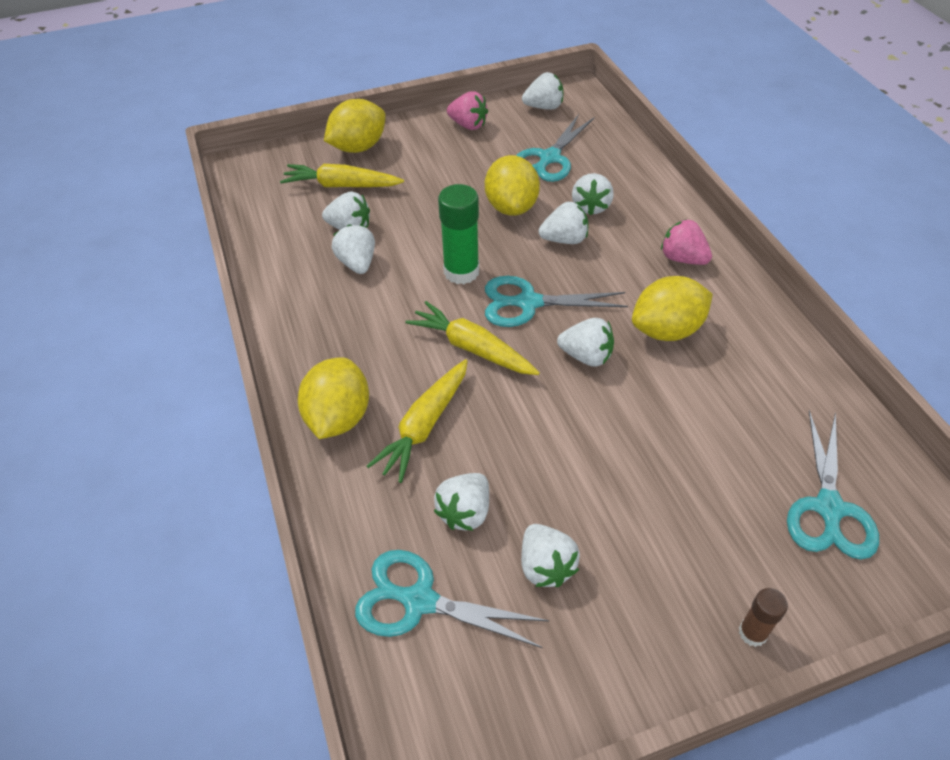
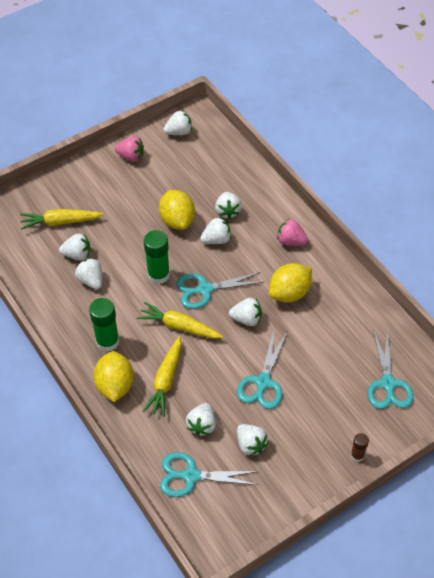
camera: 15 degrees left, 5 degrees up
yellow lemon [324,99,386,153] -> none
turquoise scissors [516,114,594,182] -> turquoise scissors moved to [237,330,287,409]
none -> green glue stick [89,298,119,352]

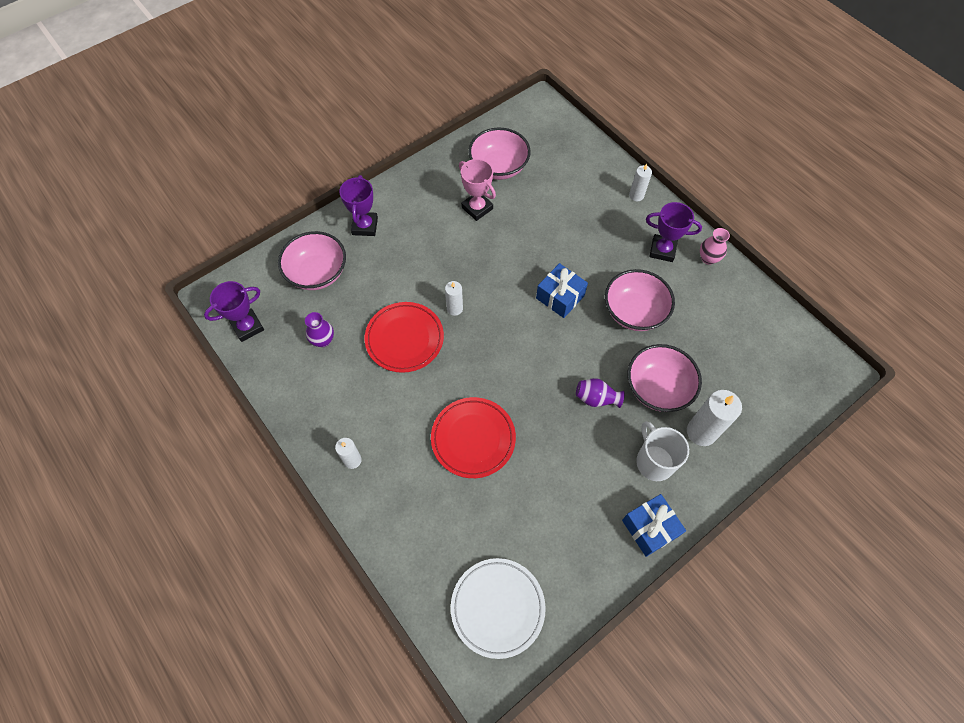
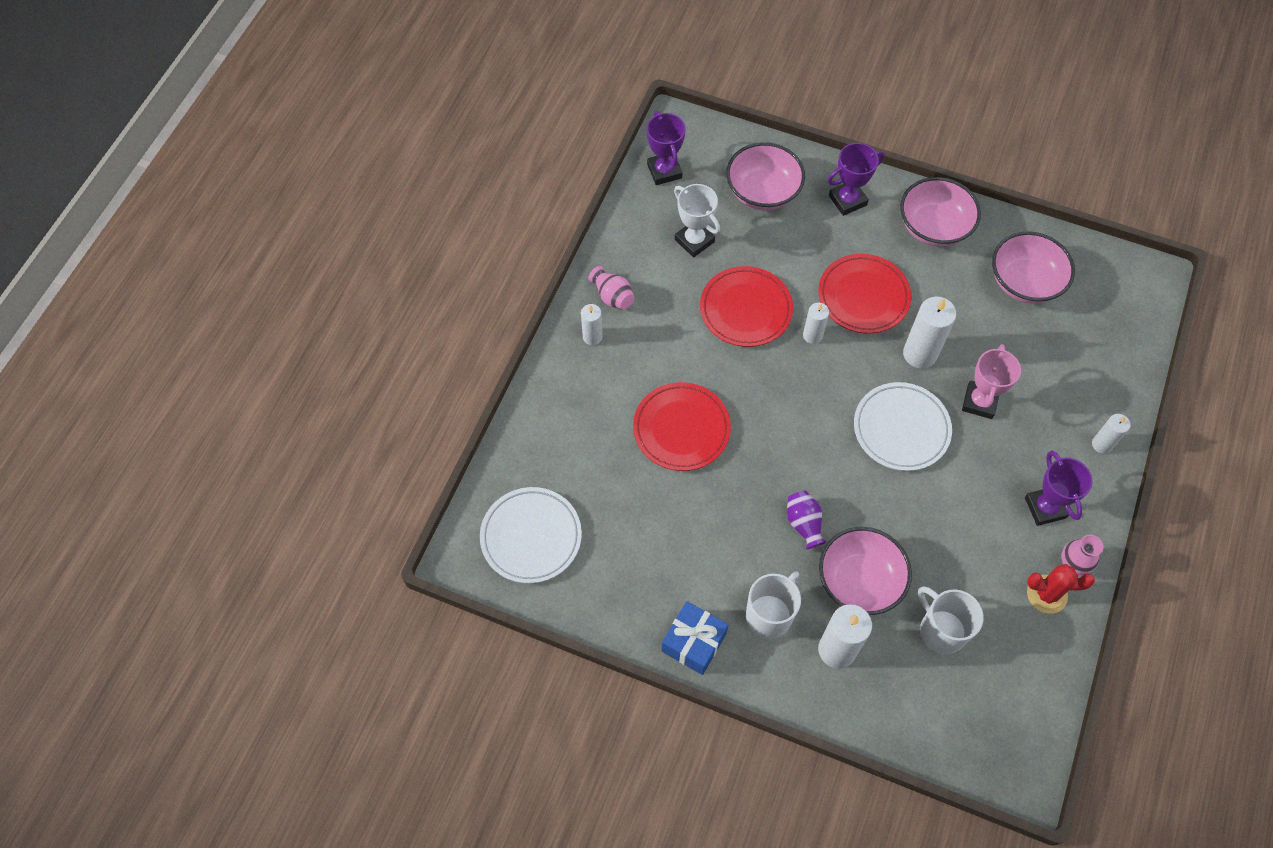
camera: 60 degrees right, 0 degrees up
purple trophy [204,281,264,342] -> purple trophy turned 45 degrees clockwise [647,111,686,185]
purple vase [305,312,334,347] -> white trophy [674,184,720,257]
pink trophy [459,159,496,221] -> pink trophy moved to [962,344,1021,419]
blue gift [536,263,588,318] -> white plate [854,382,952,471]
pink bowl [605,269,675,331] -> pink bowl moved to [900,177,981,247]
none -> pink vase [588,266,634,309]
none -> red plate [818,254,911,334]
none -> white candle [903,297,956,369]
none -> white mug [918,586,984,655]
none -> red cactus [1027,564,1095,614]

**WORK TO BE COMPLETED**
Show every line in the entries above that contains the string "degrees".

**FINISHED EXERCISE**
camera: 15 degrees left, 5 degrees up
camera: 60 degrees right, 0 degrees up
purple trophy [204,281,264,342] -> purple trophy turned 45 degrees clockwise [647,111,686,185]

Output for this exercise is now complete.